Spatial object tracking data
*** Begin section ***

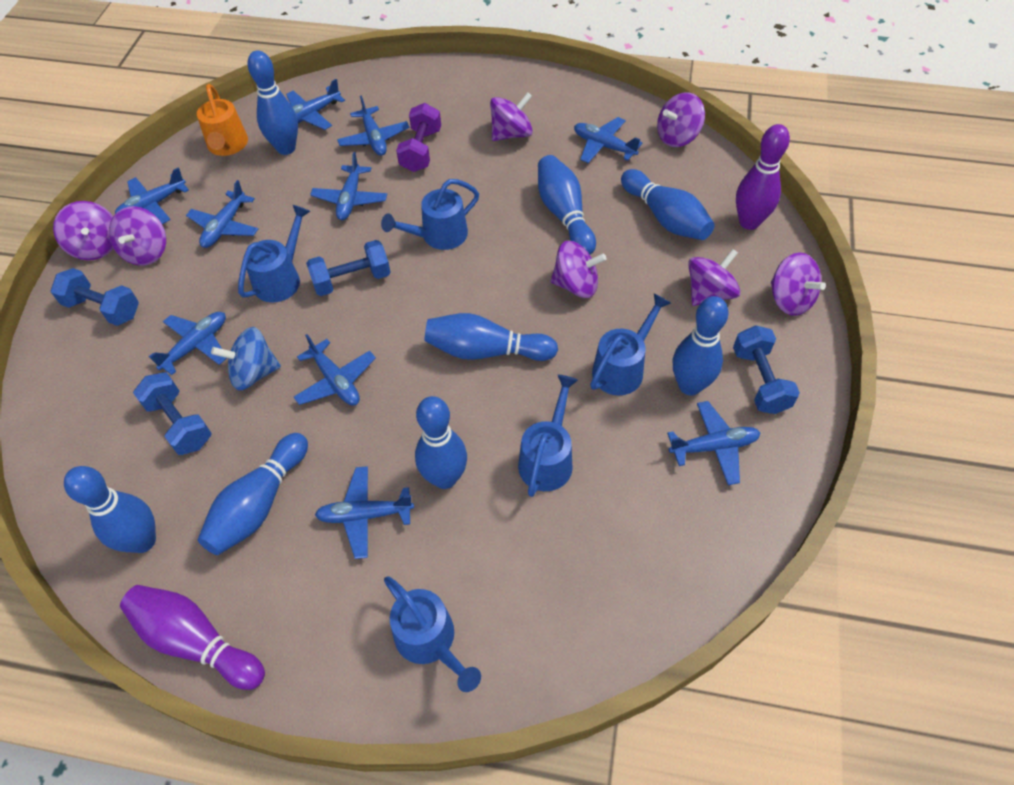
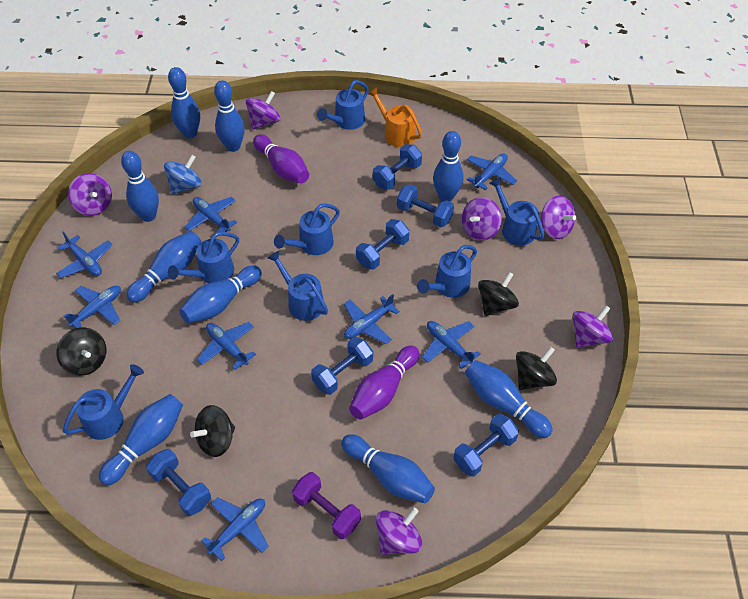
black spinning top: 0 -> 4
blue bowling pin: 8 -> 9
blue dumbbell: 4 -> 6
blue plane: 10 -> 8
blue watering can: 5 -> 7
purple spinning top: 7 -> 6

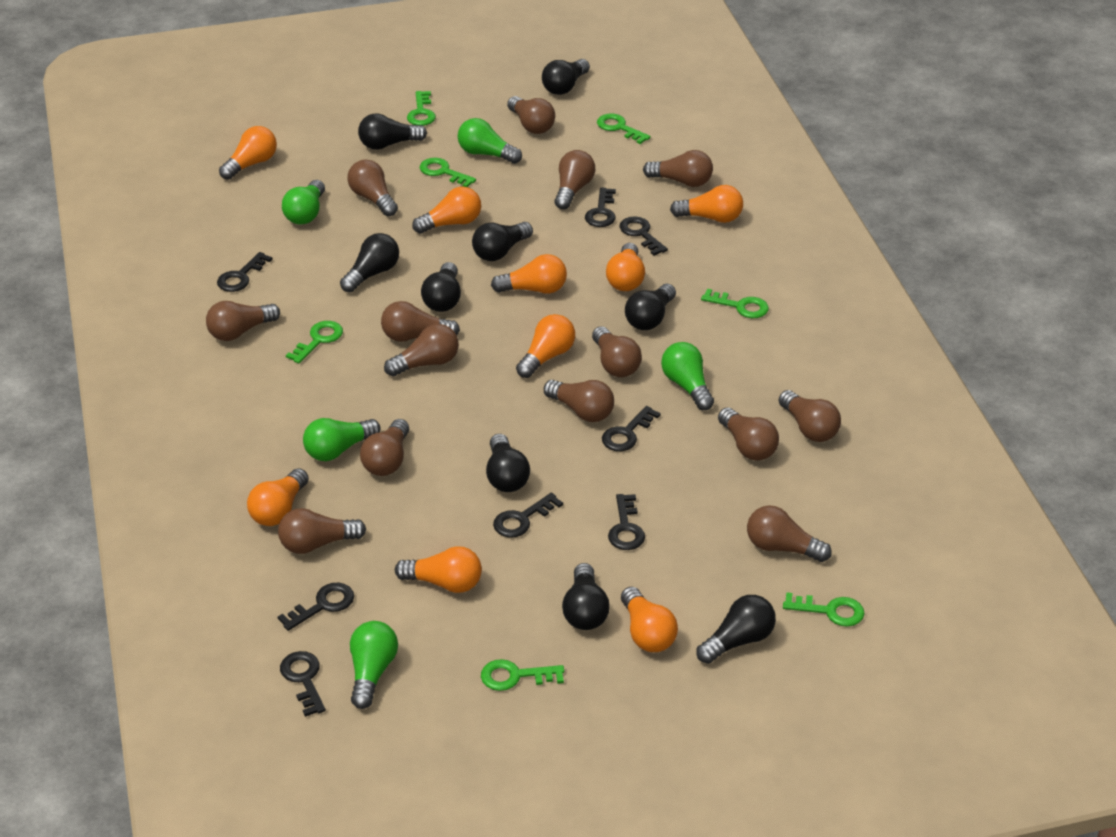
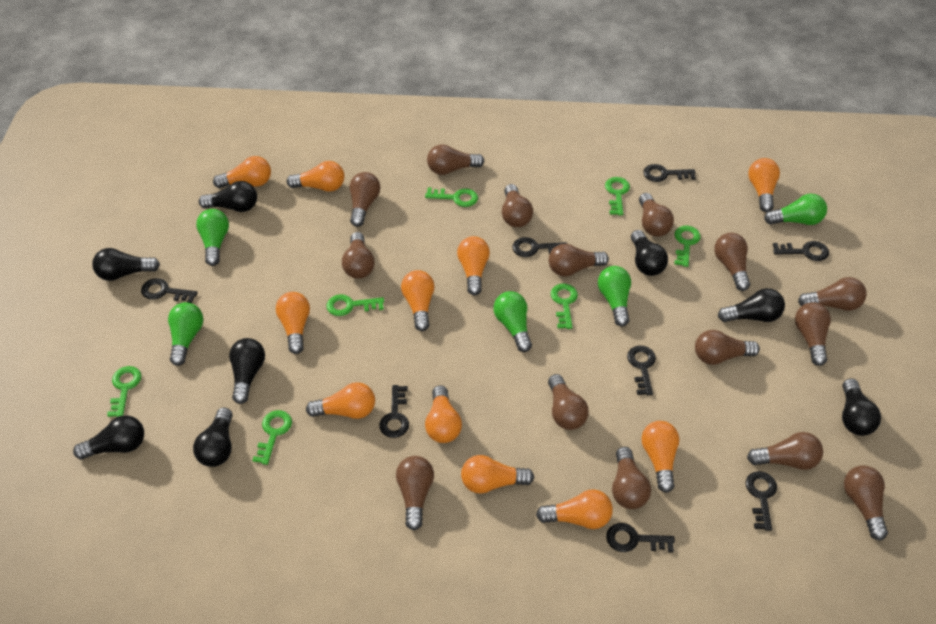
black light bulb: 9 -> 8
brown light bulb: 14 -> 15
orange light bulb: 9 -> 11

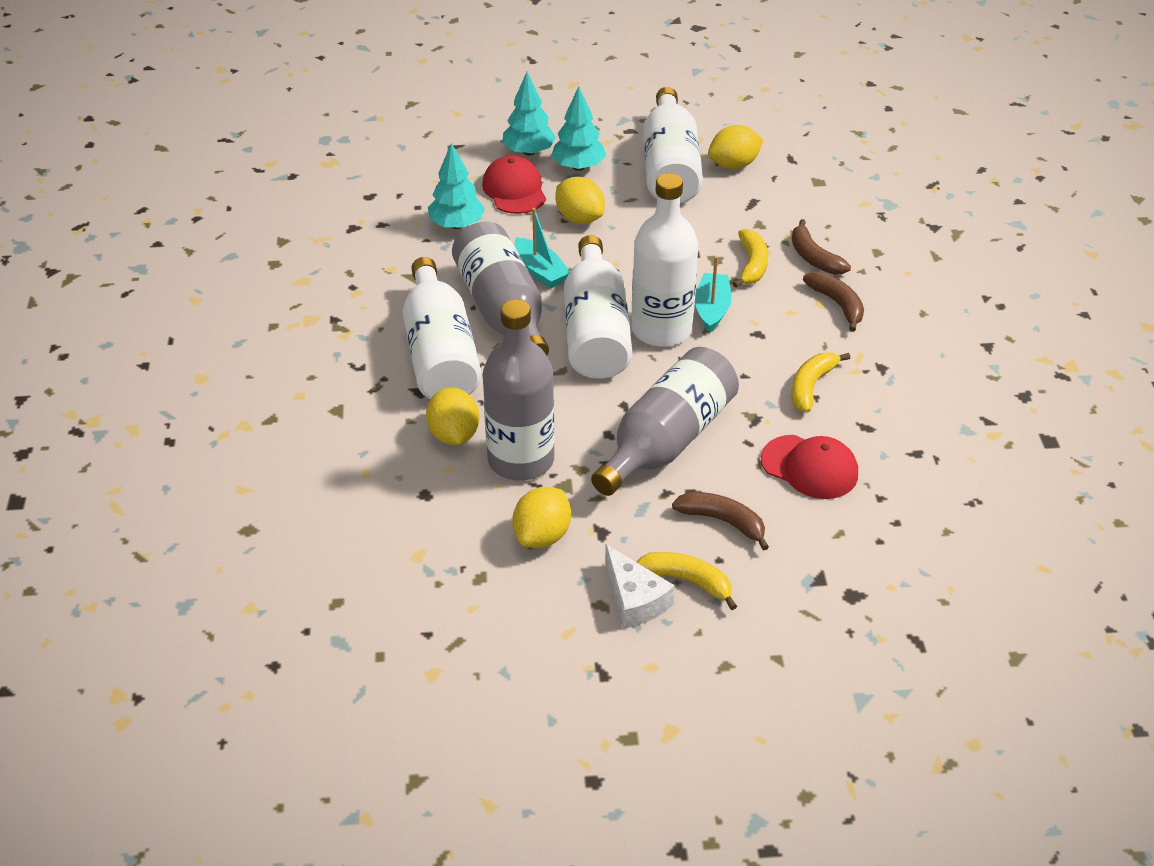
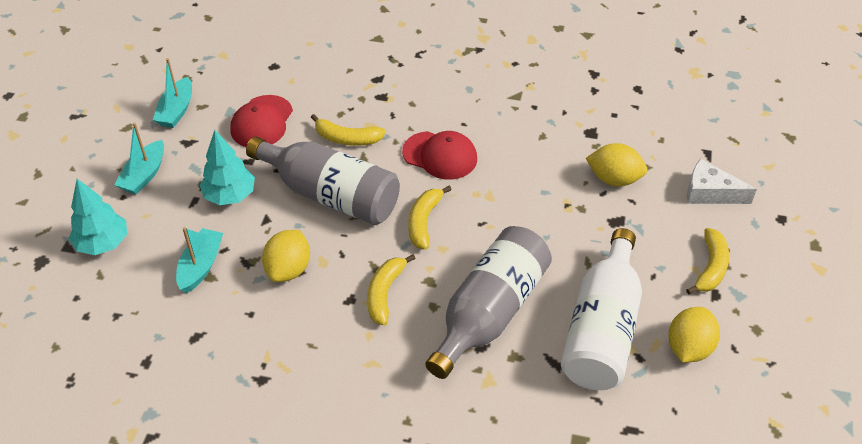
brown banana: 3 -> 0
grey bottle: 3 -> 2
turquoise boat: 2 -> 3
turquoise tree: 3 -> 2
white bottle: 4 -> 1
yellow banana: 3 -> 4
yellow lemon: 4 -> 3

*** End section ***

> **Task item**: Tell how many lines in the records above carry the word "bulb". Only the number should appear in the reply.

> **Task result**: 3